EXERCISE
What lines below hold the string "padlock"? Copy them all.

►

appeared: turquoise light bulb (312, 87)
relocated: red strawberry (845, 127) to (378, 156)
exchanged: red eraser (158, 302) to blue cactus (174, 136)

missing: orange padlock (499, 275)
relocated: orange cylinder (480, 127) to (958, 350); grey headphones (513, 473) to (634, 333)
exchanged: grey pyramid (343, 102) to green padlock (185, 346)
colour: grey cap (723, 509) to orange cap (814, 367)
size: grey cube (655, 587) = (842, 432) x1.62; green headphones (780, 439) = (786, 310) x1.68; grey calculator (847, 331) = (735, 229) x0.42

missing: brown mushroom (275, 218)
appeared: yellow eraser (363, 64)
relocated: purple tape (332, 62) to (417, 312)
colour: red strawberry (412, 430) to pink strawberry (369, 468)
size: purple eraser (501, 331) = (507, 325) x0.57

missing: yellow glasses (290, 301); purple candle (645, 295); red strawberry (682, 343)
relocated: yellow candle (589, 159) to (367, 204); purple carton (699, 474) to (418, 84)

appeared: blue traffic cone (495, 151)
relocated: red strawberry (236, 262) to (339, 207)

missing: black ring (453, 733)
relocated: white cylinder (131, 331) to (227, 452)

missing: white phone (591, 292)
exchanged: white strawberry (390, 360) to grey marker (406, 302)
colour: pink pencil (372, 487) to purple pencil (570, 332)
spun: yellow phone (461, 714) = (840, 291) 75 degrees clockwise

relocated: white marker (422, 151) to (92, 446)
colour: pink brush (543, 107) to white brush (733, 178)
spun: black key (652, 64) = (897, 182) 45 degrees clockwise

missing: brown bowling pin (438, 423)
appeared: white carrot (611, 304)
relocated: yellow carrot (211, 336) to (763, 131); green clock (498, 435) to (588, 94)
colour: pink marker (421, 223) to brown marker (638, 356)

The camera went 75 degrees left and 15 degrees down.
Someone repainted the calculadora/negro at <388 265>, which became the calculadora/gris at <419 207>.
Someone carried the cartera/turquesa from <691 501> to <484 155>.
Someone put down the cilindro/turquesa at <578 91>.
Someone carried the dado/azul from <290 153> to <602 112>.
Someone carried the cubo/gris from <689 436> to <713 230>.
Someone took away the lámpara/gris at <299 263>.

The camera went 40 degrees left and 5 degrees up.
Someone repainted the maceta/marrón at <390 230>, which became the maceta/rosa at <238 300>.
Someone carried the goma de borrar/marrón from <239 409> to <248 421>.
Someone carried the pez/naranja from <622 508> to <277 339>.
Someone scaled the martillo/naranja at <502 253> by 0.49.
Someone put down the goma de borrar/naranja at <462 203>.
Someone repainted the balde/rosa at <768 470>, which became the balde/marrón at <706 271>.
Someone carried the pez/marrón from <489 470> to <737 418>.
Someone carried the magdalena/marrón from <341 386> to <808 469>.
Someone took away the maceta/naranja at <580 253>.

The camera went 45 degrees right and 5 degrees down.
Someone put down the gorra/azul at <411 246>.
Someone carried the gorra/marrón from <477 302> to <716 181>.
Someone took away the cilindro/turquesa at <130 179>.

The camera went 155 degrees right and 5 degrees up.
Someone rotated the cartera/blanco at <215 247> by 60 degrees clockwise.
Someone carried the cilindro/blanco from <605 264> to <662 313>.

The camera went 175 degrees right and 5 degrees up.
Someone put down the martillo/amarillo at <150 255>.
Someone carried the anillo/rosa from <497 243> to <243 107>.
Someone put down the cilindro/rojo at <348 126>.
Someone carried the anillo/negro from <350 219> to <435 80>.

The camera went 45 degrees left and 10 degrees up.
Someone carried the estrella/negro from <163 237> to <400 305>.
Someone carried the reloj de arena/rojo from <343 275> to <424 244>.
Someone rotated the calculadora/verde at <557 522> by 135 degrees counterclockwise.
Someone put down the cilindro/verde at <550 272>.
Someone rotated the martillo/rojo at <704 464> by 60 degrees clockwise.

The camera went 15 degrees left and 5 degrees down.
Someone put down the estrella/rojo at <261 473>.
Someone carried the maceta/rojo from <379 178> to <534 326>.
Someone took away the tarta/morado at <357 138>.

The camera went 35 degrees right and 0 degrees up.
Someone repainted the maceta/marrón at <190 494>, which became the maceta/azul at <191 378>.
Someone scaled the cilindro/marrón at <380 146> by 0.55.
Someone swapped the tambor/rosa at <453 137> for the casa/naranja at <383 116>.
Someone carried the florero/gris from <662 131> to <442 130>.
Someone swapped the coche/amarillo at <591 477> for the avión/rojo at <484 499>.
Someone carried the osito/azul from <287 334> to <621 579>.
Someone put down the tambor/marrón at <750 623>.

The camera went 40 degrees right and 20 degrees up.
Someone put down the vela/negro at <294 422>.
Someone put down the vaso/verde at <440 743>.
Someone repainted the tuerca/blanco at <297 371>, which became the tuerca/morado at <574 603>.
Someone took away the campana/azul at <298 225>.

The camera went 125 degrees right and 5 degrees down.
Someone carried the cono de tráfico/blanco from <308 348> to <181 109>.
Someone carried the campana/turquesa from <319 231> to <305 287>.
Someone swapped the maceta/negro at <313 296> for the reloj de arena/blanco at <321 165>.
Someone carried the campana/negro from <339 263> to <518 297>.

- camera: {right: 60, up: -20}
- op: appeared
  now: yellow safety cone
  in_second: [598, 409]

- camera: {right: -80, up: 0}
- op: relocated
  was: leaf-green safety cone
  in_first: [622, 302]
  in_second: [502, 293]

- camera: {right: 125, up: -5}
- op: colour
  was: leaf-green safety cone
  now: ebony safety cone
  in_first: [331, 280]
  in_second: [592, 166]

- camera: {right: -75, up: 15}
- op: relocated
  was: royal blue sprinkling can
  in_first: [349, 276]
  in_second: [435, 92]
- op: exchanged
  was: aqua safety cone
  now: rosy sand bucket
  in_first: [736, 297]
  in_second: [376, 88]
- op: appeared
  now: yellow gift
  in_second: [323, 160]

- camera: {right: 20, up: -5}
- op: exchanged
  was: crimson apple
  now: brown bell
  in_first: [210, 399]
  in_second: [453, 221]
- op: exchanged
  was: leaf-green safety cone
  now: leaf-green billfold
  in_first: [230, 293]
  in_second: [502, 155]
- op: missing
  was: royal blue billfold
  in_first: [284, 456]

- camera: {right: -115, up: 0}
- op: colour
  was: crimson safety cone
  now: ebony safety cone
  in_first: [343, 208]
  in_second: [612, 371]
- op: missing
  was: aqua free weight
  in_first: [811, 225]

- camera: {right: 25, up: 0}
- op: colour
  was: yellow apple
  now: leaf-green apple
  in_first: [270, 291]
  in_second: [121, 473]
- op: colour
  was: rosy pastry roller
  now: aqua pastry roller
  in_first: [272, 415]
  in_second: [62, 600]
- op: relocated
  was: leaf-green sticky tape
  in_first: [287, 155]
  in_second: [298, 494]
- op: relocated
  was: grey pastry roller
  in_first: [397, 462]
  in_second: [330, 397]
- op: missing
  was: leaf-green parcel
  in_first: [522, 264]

◄

EXPECTED OUTPUT
missing: orange padlock (499, 275)
exchanged: grey pyramid (343, 102) to green padlock (185, 346)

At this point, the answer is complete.